Task description:
Below are the records; give again exactly the line with "purple nut: 3 -> 1", the line with "pink ruler: 2 -> 0", and each line that lies between them, and nothing besides.

Data under study:
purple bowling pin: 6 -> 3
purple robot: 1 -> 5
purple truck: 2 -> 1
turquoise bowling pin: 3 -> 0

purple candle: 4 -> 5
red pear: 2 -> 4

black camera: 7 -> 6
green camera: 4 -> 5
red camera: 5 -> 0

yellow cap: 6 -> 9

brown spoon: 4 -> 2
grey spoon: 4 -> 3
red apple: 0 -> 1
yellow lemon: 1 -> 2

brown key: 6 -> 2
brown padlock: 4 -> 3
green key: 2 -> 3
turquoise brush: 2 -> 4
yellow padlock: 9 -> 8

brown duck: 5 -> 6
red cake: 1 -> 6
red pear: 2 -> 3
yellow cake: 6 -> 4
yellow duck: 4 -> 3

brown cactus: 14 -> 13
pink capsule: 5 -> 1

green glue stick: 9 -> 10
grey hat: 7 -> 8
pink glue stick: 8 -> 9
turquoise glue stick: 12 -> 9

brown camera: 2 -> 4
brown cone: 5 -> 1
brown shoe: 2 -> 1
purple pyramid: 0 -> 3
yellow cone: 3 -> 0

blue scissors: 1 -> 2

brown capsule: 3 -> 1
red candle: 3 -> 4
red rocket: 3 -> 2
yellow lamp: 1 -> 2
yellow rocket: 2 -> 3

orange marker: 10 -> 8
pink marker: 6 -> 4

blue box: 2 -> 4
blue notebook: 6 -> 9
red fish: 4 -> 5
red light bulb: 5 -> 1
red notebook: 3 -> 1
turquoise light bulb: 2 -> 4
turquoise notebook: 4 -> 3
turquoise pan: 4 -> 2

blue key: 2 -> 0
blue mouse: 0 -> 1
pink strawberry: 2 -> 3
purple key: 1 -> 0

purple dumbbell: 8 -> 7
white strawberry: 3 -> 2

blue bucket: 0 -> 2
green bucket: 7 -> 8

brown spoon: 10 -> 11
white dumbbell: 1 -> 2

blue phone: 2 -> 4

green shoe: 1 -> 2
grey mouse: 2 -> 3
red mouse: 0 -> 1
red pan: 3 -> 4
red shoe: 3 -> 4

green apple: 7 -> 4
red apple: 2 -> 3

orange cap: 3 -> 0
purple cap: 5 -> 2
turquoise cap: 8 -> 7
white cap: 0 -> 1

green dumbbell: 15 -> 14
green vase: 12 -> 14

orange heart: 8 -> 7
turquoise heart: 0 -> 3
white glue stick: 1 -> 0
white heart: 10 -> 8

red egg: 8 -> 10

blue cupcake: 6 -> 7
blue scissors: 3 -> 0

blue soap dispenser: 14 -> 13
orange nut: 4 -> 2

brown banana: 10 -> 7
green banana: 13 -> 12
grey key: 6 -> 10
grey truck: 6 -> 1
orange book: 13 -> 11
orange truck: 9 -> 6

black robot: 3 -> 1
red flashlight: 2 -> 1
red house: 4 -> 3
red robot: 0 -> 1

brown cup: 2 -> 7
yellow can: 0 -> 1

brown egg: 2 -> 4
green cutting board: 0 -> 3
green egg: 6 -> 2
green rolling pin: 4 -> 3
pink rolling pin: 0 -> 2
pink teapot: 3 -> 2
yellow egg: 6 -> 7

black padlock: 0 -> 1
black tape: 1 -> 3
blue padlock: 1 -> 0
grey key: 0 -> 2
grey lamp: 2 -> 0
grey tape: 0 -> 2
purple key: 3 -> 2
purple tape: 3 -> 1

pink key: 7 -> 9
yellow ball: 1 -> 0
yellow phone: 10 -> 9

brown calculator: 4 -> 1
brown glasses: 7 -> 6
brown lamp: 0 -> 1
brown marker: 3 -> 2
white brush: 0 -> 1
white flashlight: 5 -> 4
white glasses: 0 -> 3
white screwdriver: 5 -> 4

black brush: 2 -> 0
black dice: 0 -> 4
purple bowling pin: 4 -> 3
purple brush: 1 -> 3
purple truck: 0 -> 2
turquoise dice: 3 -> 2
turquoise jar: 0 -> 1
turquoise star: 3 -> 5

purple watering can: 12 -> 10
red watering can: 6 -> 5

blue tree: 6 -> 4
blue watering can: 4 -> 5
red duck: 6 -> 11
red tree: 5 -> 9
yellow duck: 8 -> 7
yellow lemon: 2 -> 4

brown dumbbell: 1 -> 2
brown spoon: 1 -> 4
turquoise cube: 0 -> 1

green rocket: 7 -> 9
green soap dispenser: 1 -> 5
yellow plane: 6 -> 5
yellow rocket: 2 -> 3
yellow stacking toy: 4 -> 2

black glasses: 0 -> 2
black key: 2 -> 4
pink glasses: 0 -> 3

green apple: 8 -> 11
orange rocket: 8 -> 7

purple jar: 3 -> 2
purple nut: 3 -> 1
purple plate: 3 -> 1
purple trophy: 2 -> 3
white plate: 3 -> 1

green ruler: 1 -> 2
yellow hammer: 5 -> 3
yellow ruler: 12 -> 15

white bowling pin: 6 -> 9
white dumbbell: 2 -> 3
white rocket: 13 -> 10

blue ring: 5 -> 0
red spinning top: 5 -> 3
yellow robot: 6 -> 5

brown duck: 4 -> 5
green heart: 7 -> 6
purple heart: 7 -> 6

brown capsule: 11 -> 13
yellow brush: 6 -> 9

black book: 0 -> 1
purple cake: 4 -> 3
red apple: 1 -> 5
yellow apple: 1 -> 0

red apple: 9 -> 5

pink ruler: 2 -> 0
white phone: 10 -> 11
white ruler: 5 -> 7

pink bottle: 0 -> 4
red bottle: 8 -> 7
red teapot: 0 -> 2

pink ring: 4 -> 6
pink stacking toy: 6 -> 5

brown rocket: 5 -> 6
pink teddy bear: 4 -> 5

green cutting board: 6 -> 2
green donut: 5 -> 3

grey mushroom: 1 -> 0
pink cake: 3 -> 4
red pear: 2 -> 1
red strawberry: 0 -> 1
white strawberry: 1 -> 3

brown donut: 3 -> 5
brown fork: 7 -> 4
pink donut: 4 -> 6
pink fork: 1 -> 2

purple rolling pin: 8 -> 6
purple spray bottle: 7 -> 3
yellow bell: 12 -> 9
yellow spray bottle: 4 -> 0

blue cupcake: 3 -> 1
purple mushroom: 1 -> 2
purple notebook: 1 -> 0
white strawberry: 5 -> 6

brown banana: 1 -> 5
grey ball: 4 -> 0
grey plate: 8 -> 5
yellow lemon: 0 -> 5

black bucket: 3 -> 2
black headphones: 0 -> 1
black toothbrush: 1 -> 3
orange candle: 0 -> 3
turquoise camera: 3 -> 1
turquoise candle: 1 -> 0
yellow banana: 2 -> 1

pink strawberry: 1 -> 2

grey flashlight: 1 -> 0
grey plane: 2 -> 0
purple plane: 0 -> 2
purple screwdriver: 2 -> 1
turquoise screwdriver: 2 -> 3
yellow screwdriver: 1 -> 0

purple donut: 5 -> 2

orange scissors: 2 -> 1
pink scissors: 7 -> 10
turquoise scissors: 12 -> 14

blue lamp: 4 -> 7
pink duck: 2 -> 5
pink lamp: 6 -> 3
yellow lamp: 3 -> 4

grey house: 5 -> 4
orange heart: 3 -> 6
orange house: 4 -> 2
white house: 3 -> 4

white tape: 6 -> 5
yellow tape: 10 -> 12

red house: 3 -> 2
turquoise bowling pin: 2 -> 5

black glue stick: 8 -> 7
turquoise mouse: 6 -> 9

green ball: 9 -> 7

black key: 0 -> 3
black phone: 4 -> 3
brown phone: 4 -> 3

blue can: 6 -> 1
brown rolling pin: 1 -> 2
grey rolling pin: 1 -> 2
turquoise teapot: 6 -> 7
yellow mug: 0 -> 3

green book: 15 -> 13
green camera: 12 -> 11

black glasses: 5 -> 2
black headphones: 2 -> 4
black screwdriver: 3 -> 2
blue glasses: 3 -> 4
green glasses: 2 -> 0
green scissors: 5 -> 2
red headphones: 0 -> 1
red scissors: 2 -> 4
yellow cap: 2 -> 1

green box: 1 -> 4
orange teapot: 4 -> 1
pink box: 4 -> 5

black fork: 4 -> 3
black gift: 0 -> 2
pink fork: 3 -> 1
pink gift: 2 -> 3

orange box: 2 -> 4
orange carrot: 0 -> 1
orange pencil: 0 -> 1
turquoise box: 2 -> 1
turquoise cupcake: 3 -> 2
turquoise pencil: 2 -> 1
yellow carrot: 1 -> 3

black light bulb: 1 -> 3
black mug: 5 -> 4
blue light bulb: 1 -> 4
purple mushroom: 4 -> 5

Output for this exercise:
purple nut: 3 -> 1
purple plate: 3 -> 1
purple trophy: 2 -> 3
white plate: 3 -> 1

green ruler: 1 -> 2
yellow hammer: 5 -> 3
yellow ruler: 12 -> 15

white bowling pin: 6 -> 9
white dumbbell: 2 -> 3
white rocket: 13 -> 10

blue ring: 5 -> 0
red spinning top: 5 -> 3
yellow robot: 6 -> 5

brown duck: 4 -> 5
green heart: 7 -> 6
purple heart: 7 -> 6

brown capsule: 11 -> 13
yellow brush: 6 -> 9

black book: 0 -> 1
purple cake: 4 -> 3
red apple: 1 -> 5
yellow apple: 1 -> 0

red apple: 9 -> 5

pink ruler: 2 -> 0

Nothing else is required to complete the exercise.